PROBLEM DETAILS
In your copy, each record should read exactly as it does below, and no pictures should be present.

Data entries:

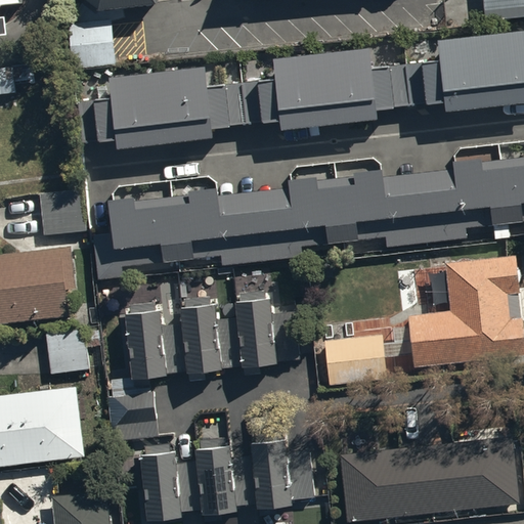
[(84,0),(85,10),(98,23),(155,17),(167,2),(167,0),(84,0)]
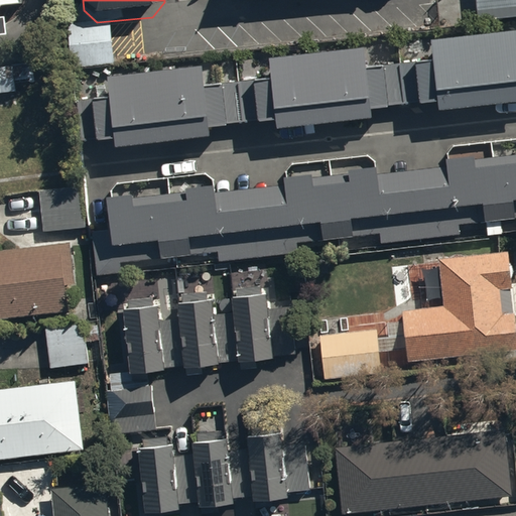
[(515,0),(476,0),(478,18),(515,13),(515,0)]
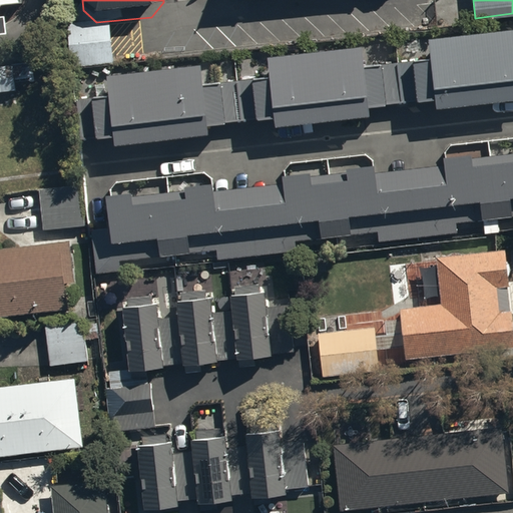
[(110,94),(80,98),(85,138),(114,135),(116,146),(196,136),(195,123),(282,112),(284,125),(358,116),(357,108),(442,97),(444,113),(512,103),(512,37),(428,48),(429,58),(362,67),(360,54),(266,66),(267,76),(204,84),(203,72),(109,84),(110,94)]
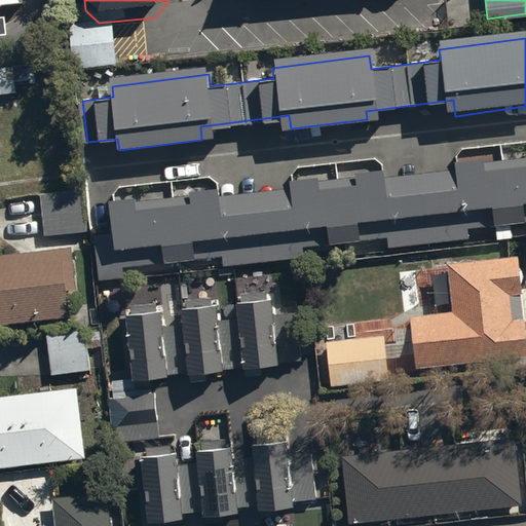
[(0,67),(0,94),(17,92),(14,66),(0,67)]
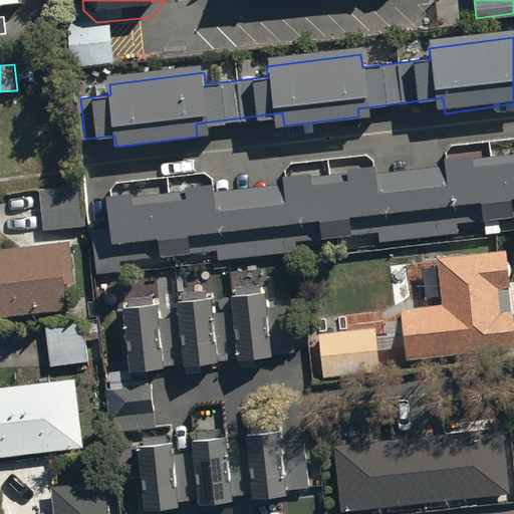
[(513,158),(100,203),(103,233),(95,234),(99,274),(513,229),(513,158)]
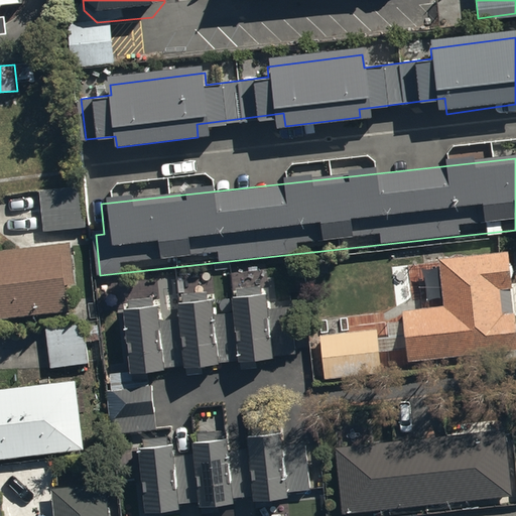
[(40,190),(45,231),(85,227),(81,185),(40,190)]
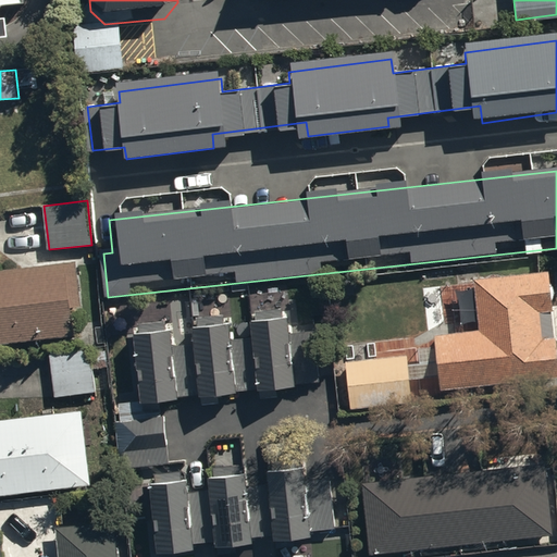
[(0,353),(88,344),(79,264),(0,272),(0,353)]
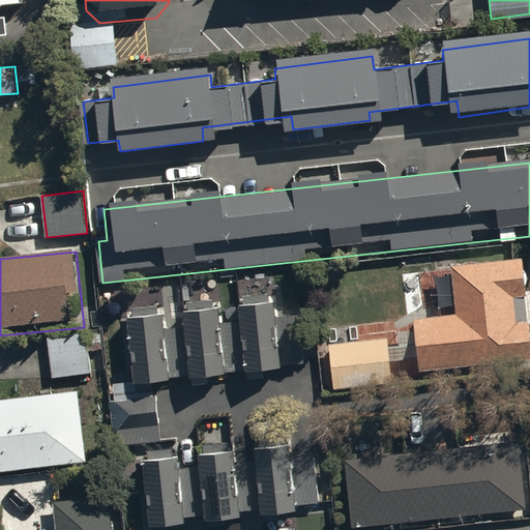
[(457,314),(414,318),(420,371),(529,359),(529,331),(529,321),(517,322),(514,296),(526,295),(522,258),(451,265),(457,314)]
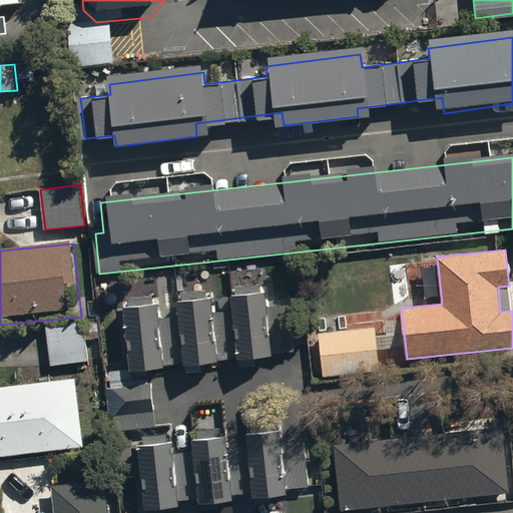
[(178,301),(179,316),(160,318),(158,303),(153,303),(152,295),(128,298),(129,306),(124,306),(131,370),(165,366),(165,365),(184,363),(184,365),(219,361),(218,359),(238,357),(238,359),(273,355),(273,354),(295,352),(290,304),(268,306),(266,291),(231,294),(233,310),(214,312),(212,297),(178,301)]
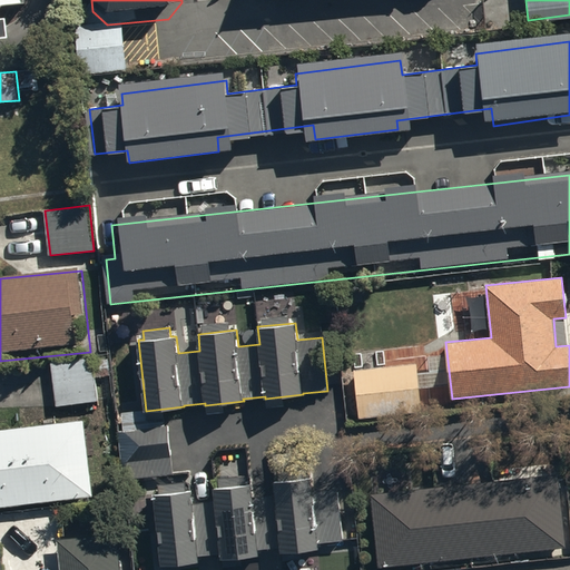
[(51,362),(57,405),(99,400),(94,356),(51,362)]
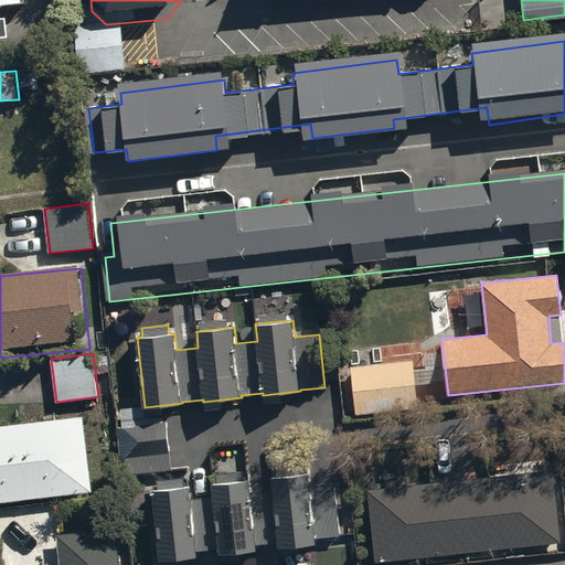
[(413,360),(351,366),(356,414),(418,407),(413,360)]
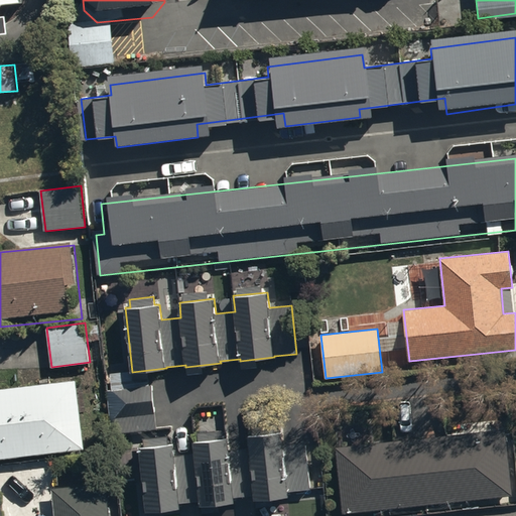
[(0,388),(0,458),(84,448),(76,379),(0,388)]
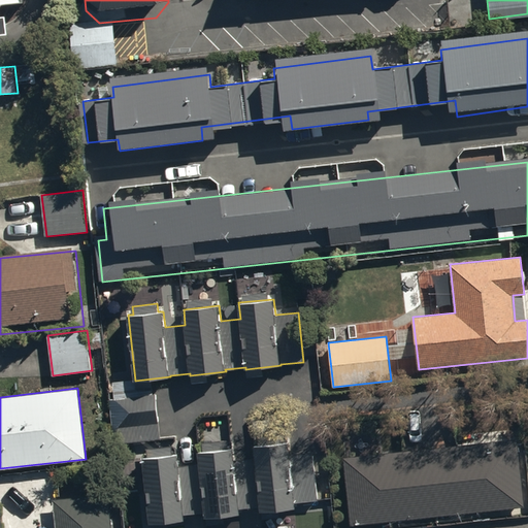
[(119,443),(160,439),(156,393),(113,397),(119,443)]
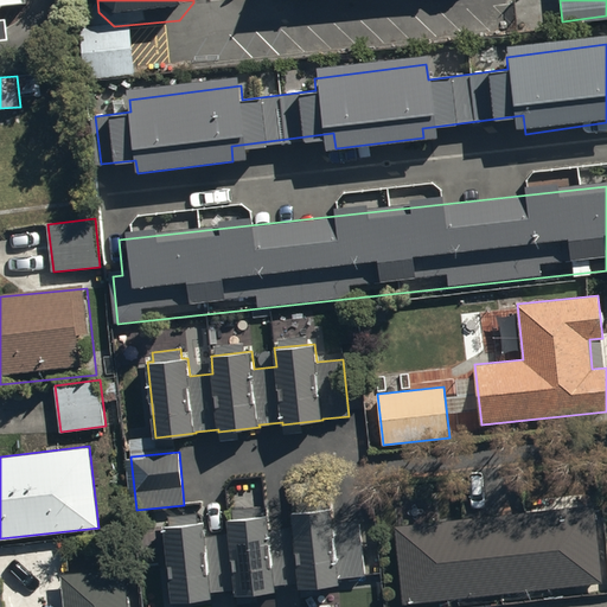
[(595,505),(395,526),(403,604),(605,582),(595,505)]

RESULT OF THIS EXERCISE
[(84,0),(85,10),(98,23),(155,17),(167,2),(167,0),(84,0)]
[(515,0),(476,0),(478,18),(515,13),(515,0)]
[(110,94),(80,98),(85,138),(114,135),(116,146),(196,136),(195,123),(282,112),(284,125),(358,116),(357,108),(442,97),(444,113),(512,103),(512,37),(428,48),(429,58),(362,67),(360,54),(266,66),(267,76),(204,84),(203,72),(109,84),(110,94)]
[(0,67),(0,94),(17,92),(14,66),(0,67)]
[(513,158),(100,203),(103,233),(95,234),(99,274),(513,229),(513,158)]
[(40,190),(45,231),(85,227),(81,185),(40,190)]
[(0,353),(88,344),(79,264),(0,272),(0,353)]
[(457,314),(414,318),(420,371),(529,359),(529,331),(529,321),(517,322),(514,296),(526,295),(522,258),(451,265),(457,314)]
[(178,301),(179,316),(160,318),(158,303),(153,303),(152,295),(128,298),(129,306),(124,306),(131,370),(165,366),(165,365),(184,363),(184,365),(219,361),(218,359),(238,357),(238,359),(273,355),(273,354),(295,352),(290,304),(268,306),(266,291),(231,294),(233,310),(214,312),(212,297),(178,301)]
[(51,362),(57,405),(99,400),(94,356),(51,362)]
[(413,360),(351,366),(356,414),(418,407),(413,360)]
[(0,388),(0,458),(84,448),(76,379),(0,388)]
[(119,443),(160,439),(156,393),(113,397),(119,443)]
[(595,505),(395,526),(403,604),(605,582),(595,505)]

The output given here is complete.